• [Work instructions]: Please give back the listing below in full. Change nothing.

• [Dataset content]:

*****

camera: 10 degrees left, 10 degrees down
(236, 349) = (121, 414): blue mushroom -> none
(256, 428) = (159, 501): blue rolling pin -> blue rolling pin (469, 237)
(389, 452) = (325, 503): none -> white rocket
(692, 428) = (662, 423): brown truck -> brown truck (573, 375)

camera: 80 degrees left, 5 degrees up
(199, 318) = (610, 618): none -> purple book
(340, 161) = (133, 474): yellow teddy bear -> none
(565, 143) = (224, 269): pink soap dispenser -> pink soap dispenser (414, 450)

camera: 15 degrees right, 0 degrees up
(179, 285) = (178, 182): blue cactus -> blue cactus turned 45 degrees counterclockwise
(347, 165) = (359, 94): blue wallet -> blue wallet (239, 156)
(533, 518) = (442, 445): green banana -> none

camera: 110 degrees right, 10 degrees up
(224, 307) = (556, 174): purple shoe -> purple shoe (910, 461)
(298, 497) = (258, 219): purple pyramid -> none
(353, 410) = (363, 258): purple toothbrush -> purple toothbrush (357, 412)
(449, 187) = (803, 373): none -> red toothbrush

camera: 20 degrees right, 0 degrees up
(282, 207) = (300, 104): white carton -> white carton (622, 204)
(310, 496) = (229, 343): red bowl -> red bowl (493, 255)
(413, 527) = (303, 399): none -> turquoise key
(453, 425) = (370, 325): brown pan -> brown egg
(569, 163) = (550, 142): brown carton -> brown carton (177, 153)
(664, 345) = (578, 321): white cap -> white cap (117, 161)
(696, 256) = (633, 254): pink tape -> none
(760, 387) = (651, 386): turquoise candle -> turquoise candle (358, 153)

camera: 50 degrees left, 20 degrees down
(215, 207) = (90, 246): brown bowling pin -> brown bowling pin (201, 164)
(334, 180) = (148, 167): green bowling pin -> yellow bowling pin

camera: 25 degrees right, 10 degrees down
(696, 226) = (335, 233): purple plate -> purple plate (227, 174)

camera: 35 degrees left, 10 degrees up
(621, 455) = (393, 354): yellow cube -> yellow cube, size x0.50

*****

• [Expected answer]:
camera: 10 degrees left, 10 degrees down
(236, 349) = (121, 414): blue mushroom -> none
(256, 428) = (159, 501): blue rolling pin -> blue rolling pin (469, 237)
(389, 452) = (325, 503): none -> white rocket
(692, 428) = (662, 423): brown truck -> brown truck (573, 375)

camera: 80 degrees left, 5 degrees up
(199, 318) = (610, 618): none -> purple book
(340, 161) = (133, 474): yellow teddy bear -> none
(565, 143) = (224, 269): pink soap dispenser -> pink soap dispenser (414, 450)

camera: 15 degrees right, 0 degrees up
(179, 285) = (178, 182): blue cactus -> blue cactus turned 45 degrees counterclockwise
(347, 165) = (359, 94): blue wallet -> blue wallet (239, 156)
(533, 518) = (442, 445): green banana -> none

camera: 110 degrees right, 10 degrees up
(224, 307) = (556, 174): purple shoe -> purple shoe (910, 461)
(298, 497) = (258, 219): purple pyramid -> none
(353, 410) = (363, 258): purple toothbrush -> purple toothbrush (357, 412)
(449, 187) = (803, 373): none -> red toothbrush

camera: 20 degrees right, 0 degrees up
(282, 207) = (300, 104): white carton -> white carton (622, 204)
(310, 496) = (229, 343): red bowl -> red bowl (493, 255)
(413, 527) = (303, 399): none -> turquoise key
(453, 425) = (370, 325): brown pan -> brown egg
(569, 163) = (550, 142): brown carton -> brown carton (177, 153)
(664, 345) = (578, 321): white cap -> white cap (117, 161)
(696, 256) = (633, 254): pink tape -> none
(760, 387) = (651, 386): turquoise candle -> turquoise candle (358, 153)

camera: 50 degrees left, 20 degrees down
(215, 207) = (90, 246): brown bowling pin -> brown bowling pin (201, 164)
(334, 180) = (148, 167): green bowling pin -> yellow bowling pin

camera: 25 degrees right, 10 degrees down
(696, 226) = (335, 233): purple plate -> purple plate (227, 174)

camera: 35 degrees left, 10 degrees up
(621, 455) = (393, 354): yellow cube -> yellow cube, size x0.50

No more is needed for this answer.